Take the listing below and print exactly the lines starting at the line containing "lime round brick D15:E16" and ending at the line containing "lime brick E11:E16", both ends included, and no others.

** RECORDS SHOWN follows **

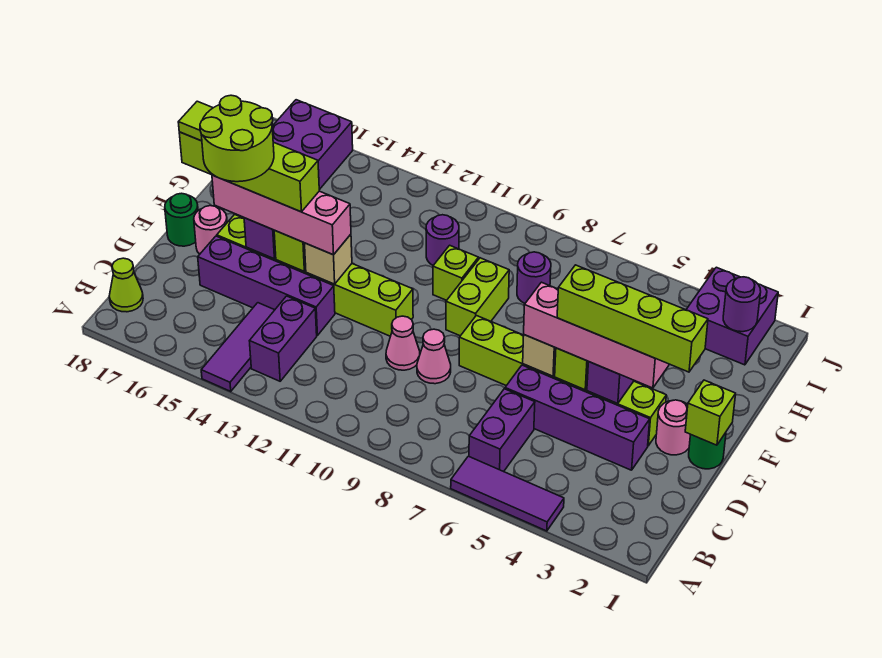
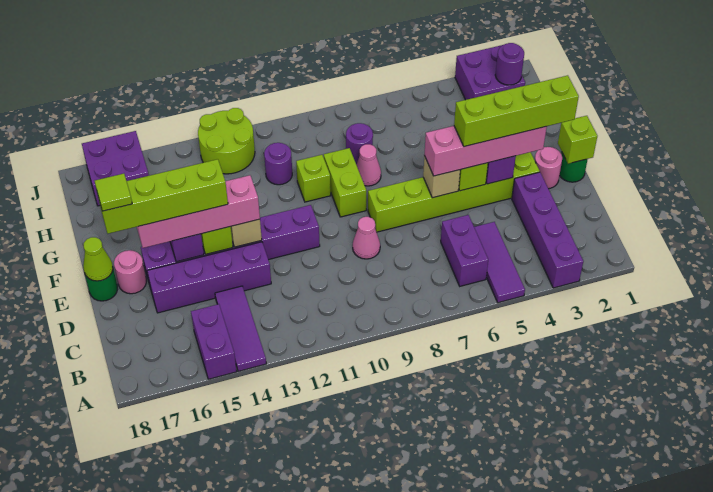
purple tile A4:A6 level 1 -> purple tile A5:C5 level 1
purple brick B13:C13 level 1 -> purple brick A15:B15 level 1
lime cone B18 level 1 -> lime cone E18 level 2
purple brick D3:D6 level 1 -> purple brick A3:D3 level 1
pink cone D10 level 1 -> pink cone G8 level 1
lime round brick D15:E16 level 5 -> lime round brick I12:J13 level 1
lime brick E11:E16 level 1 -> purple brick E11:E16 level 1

** End of RECORDS SHOWN **
** RECORDS SHOWN follows **

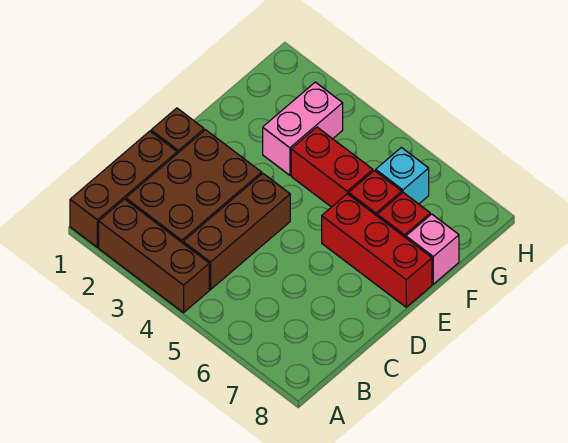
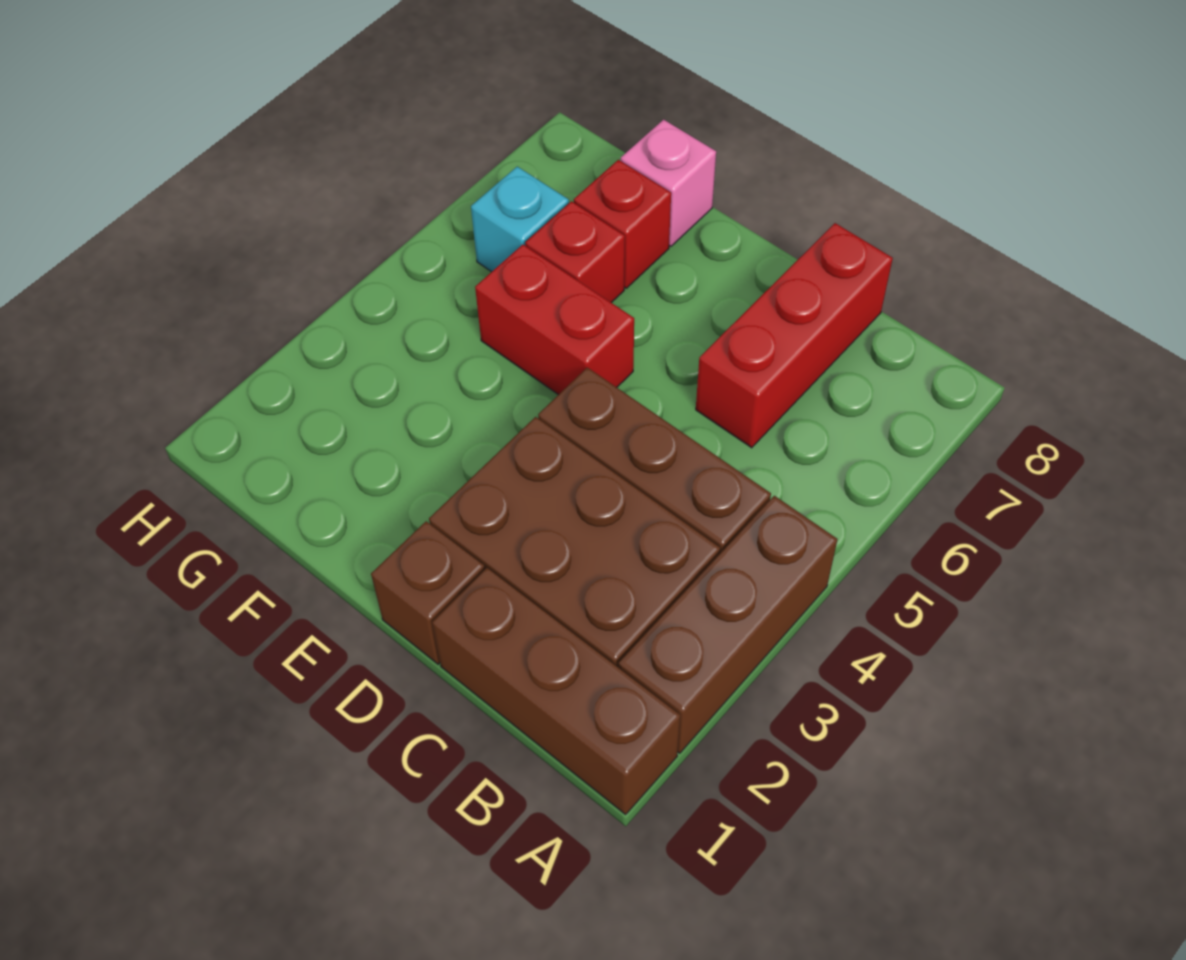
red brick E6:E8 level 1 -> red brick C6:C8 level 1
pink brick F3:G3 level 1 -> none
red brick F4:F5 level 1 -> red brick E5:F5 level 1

** End of RECORDS SHOWN **

**TASK RESPONSE:**
lime round brick D15:E16 level 5 -> lime round brick I12:J13 level 1
lime brick E11:E16 level 1 -> purple brick E11:E16 level 1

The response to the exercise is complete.